**Task to complete**
Could you show each line of the records that contains the word "size"?

******************************

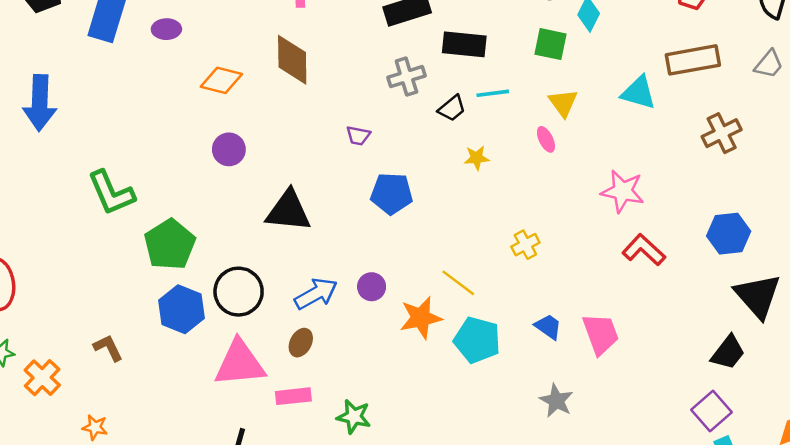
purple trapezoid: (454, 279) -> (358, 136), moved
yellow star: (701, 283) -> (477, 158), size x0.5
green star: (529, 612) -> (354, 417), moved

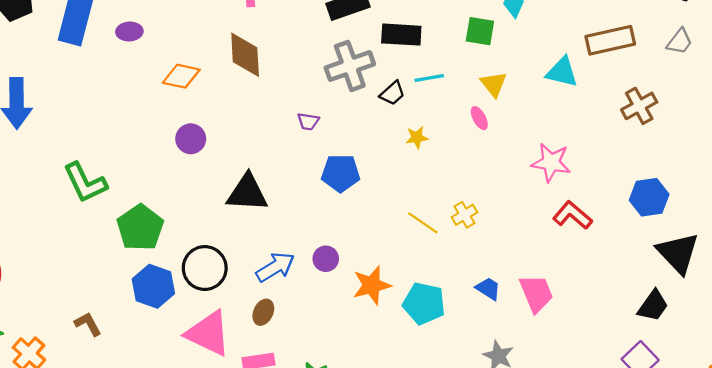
gray cross: (406, 77) -> (350, 66), size x1.4
yellow line: (458, 283) -> (423, 223), moved
pink triangle: (240, 363) -> (208, 333), turned 33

******************************

**Your solution**
yellow star: (701, 283) -> (477, 158), size x0.5
gray cross: (406, 77) -> (350, 66), size x1.4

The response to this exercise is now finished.